* TASK DETAILS
Exact copies of all the lines below are required, with the pictures omitted.

* STUDY MATERIAL
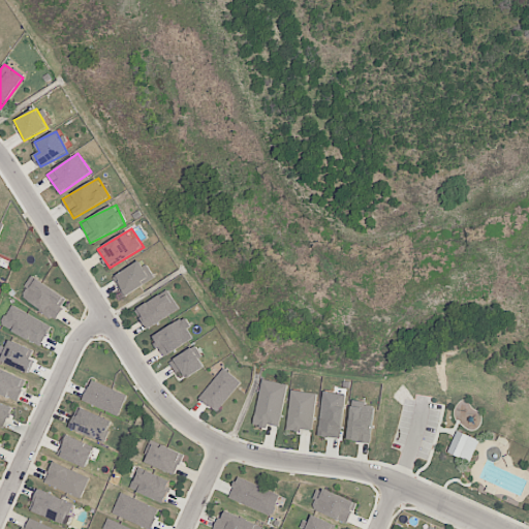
[(154,278),(144,259),(113,277),(124,296),(154,278)]
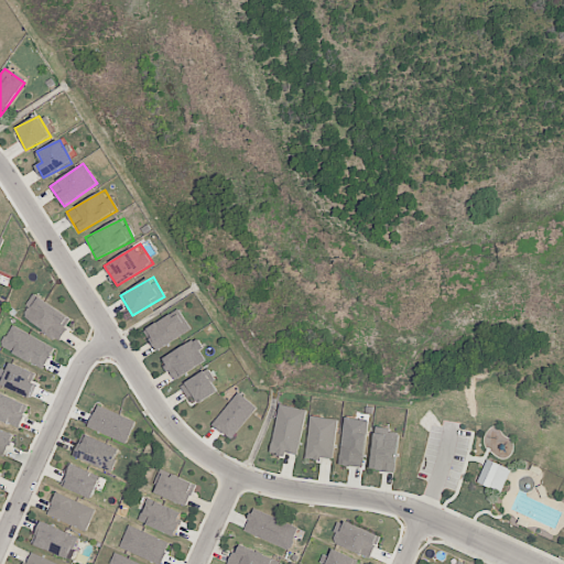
[(73,320),(35,294),(21,316),(57,340),(73,320)]
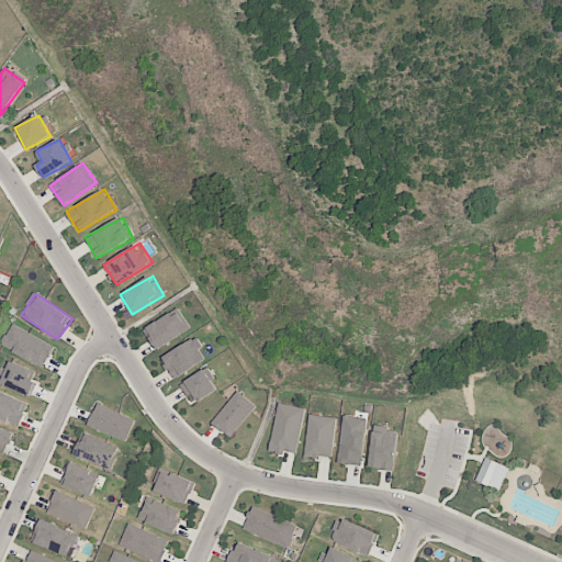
[(156,349),(190,329),(178,310),(144,329),(156,349)]
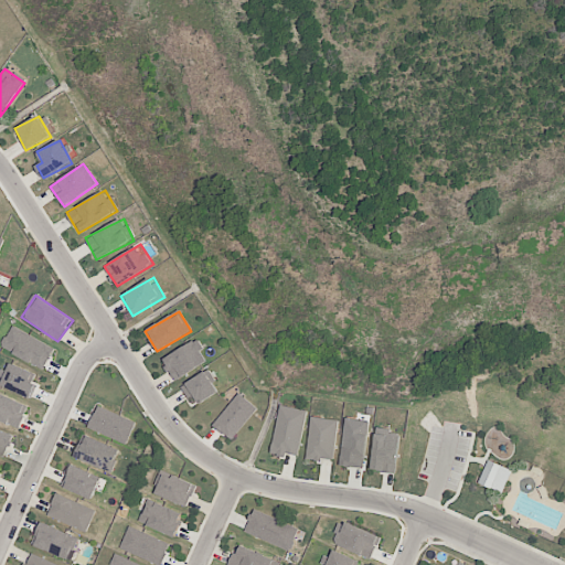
[(1,348),(45,369),(55,348),(11,327),(1,348)]
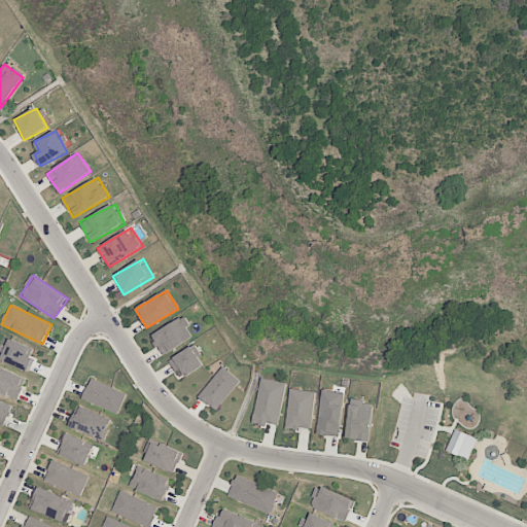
[(190,326),(184,316),(151,335),(164,355),(192,338),(187,328),(190,326)]
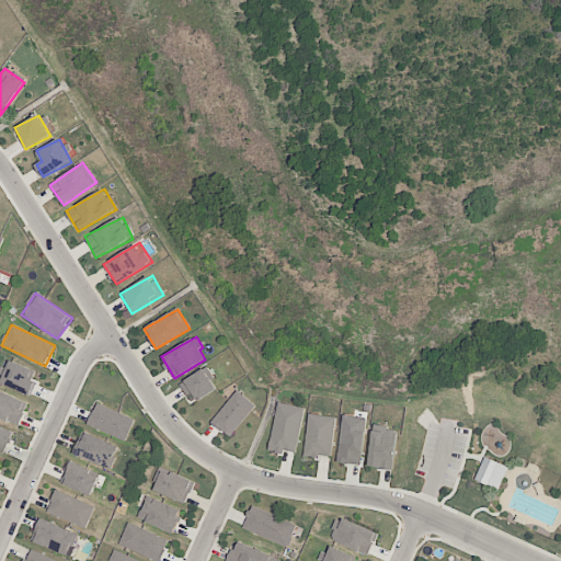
[(38,370),(9,362),(7,370),(3,368),(0,378),(0,385),(32,393),(38,370)]
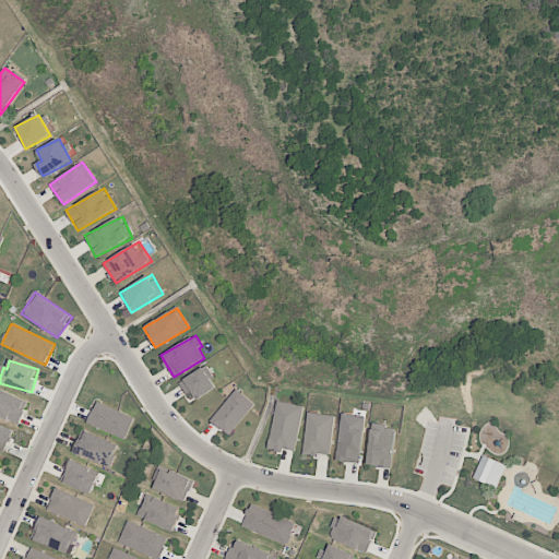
[(186,395),(193,392),(197,399),(215,389),(204,368),(178,381),(186,395)]
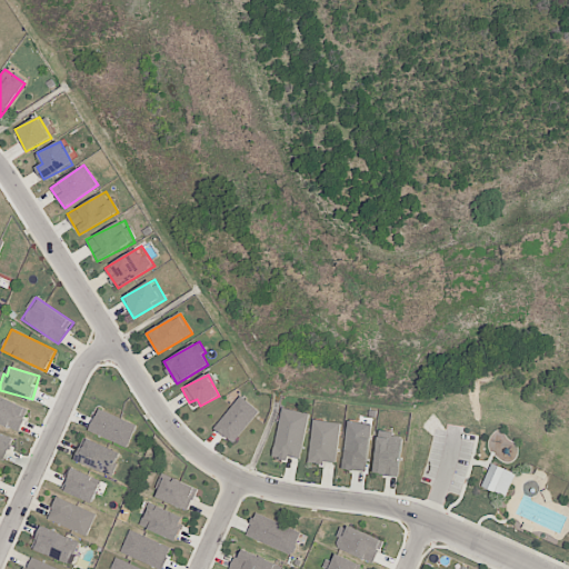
[(0,422),(19,431),(29,409),(0,396),(0,422)]
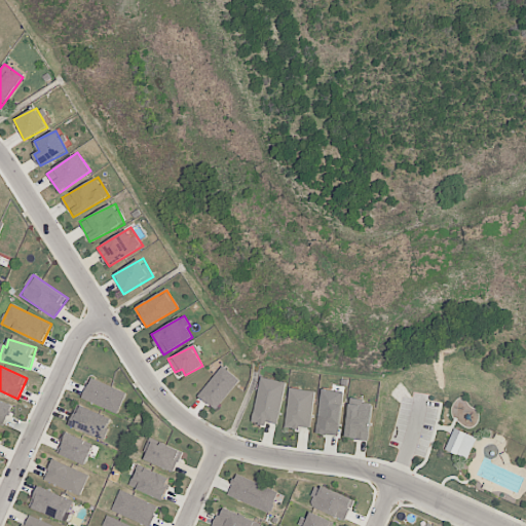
[(197,396),(215,410),(239,380),(222,366),(197,396)]
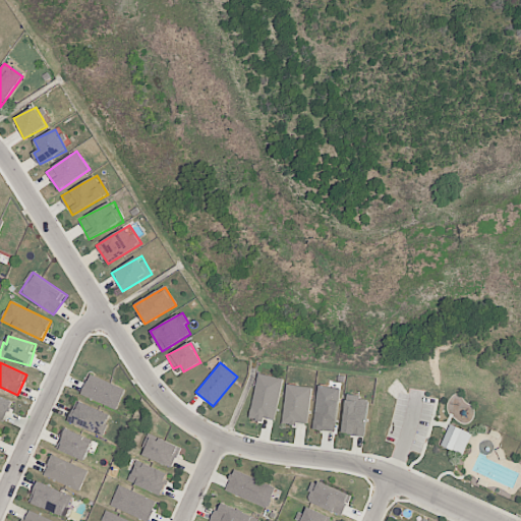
[(249,419),(263,421),(264,418),(276,420),(283,379),(257,373),(249,419)]
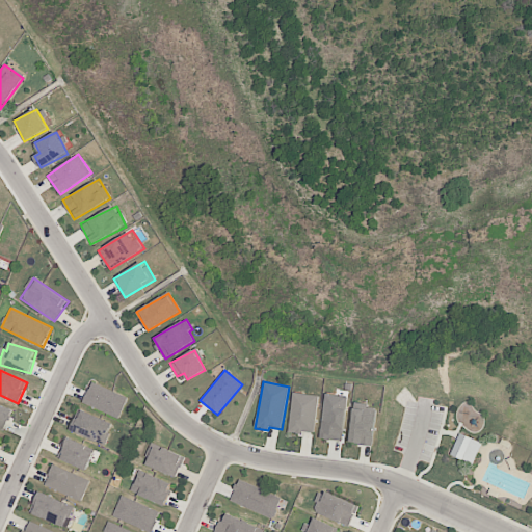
[(122,416),(128,395),(90,383),(84,404),(122,416)]
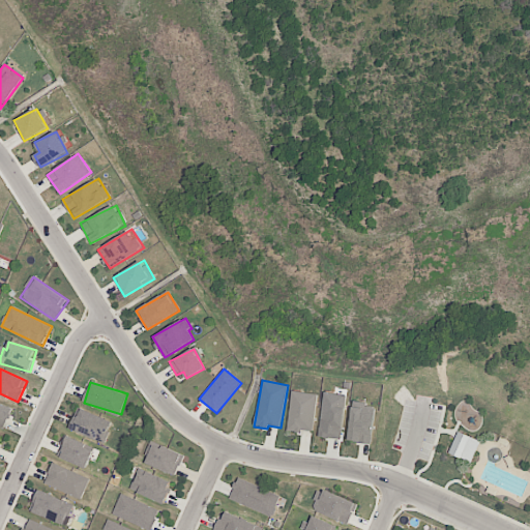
[(313,433),(317,393),(291,391),(288,430),(313,433)]
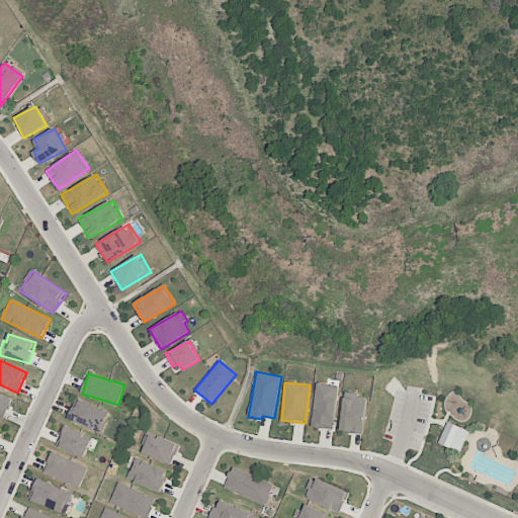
[(311,426),(332,430),(339,386),(318,382),(311,426)]
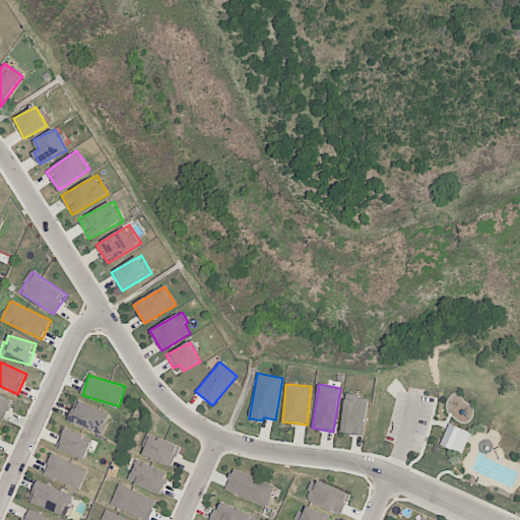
[(12,400),(0,394),(0,417),(4,420),(12,400)]
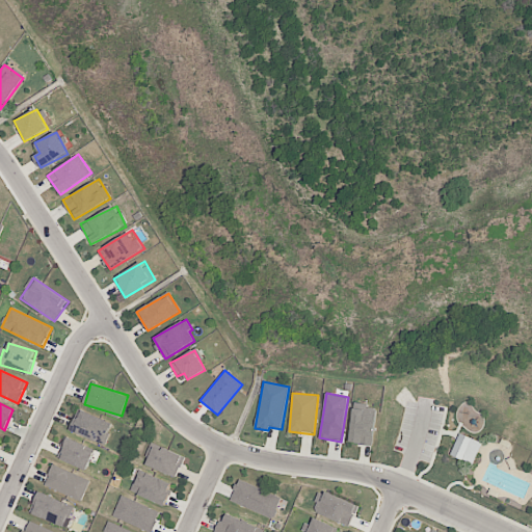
[(376,406),(354,404),(350,443),(372,446),(376,406)]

* TASK RESPONSE
[(154,278),(144,259),(113,277),(124,296),(154,278)]
[(73,320),(35,294),(21,316),(57,340),(73,320)]
[(156,349),(190,329),(178,310),(144,329),(156,349)]
[(1,348),(45,369),(55,348),(11,327),(1,348)]
[(190,326),(184,316),(151,335),(164,355),(192,338),(187,328),(190,326)]
[(38,370),(9,362),(7,370),(3,368),(0,378),(0,385),(32,393),(38,370)]
[(186,395),(193,392),(197,399),(215,389),(204,368),(178,381),(186,395)]
[(0,422),(19,431),(29,409),(0,396),(0,422)]
[(197,396),(215,410),(239,380),(222,366),(197,396)]
[(249,419),(263,421),(264,418),(276,420),(283,379),(257,373),(249,419)]
[(122,416),(128,395),(90,383),(84,404),(122,416)]
[(313,433),(317,393),(291,391),(288,430),(313,433)]
[(311,426),(332,430),(339,386),(318,382),(311,426)]
[(12,400),(0,394),(0,417),(4,420),(12,400)]
[(376,406),(354,404),(350,443),(372,446),(376,406)]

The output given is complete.